## TASK BRIEF
The word "fish" marks the lines to report; pull each of them from the listing.

## INPUT MATERIAL
___
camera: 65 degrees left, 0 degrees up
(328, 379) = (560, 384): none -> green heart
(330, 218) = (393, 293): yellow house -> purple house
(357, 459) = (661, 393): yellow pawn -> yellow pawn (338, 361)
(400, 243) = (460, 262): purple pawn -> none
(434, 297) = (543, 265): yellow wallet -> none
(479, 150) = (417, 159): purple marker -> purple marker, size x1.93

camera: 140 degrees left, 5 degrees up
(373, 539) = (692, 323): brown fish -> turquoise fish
___
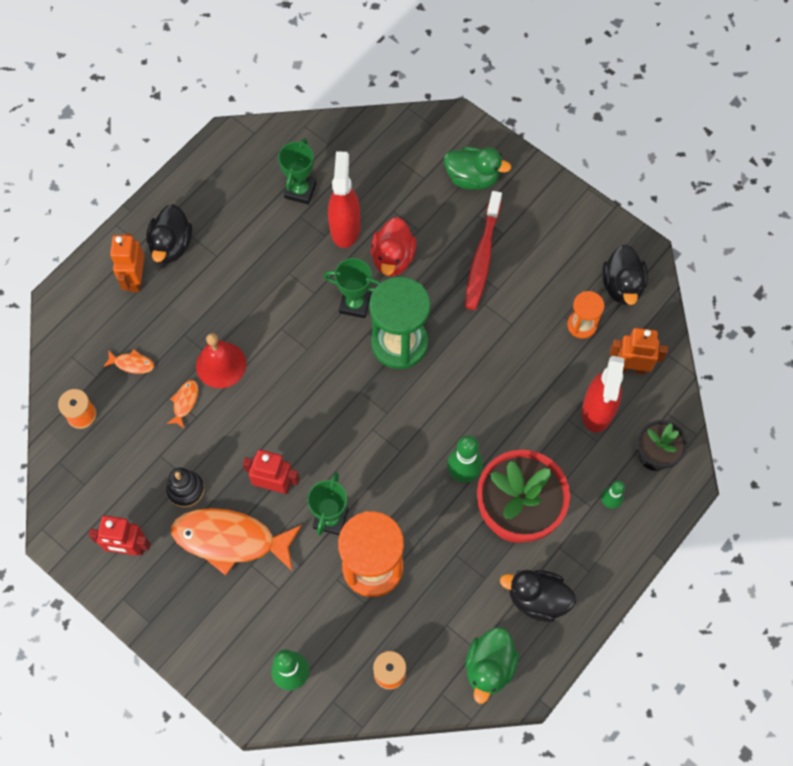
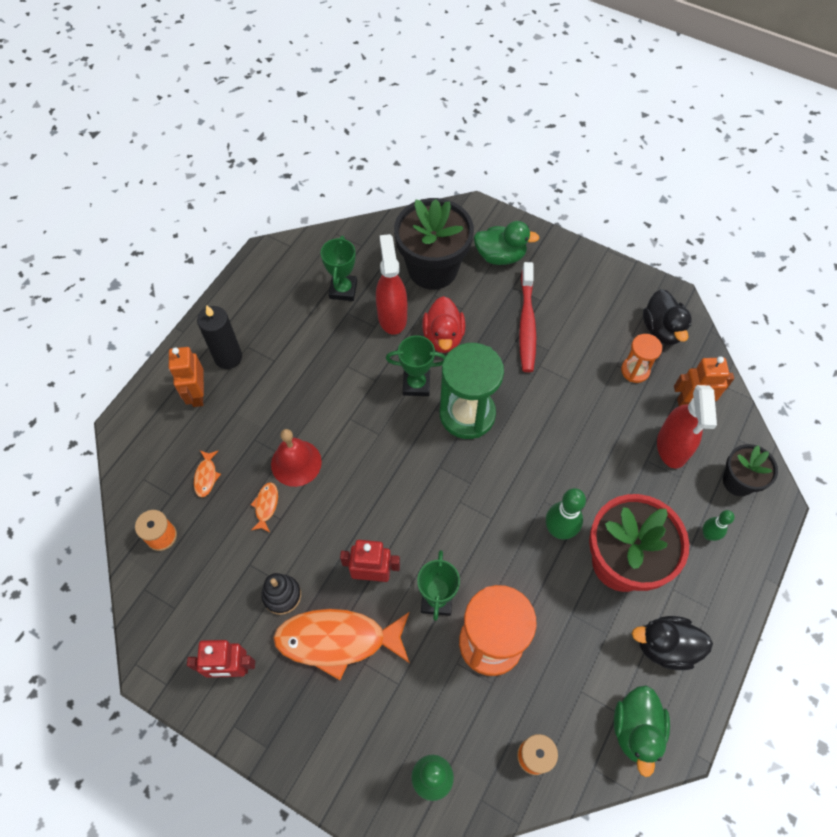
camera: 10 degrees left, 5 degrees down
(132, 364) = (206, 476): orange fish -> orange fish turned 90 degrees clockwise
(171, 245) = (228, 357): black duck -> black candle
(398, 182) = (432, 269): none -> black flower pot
___
## RESULT OF THIS TASK
(373, 539) = (692, 323): brown fish -> turquoise fish
(132, 364) = (206, 476): orange fish -> orange fish turned 90 degrees clockwise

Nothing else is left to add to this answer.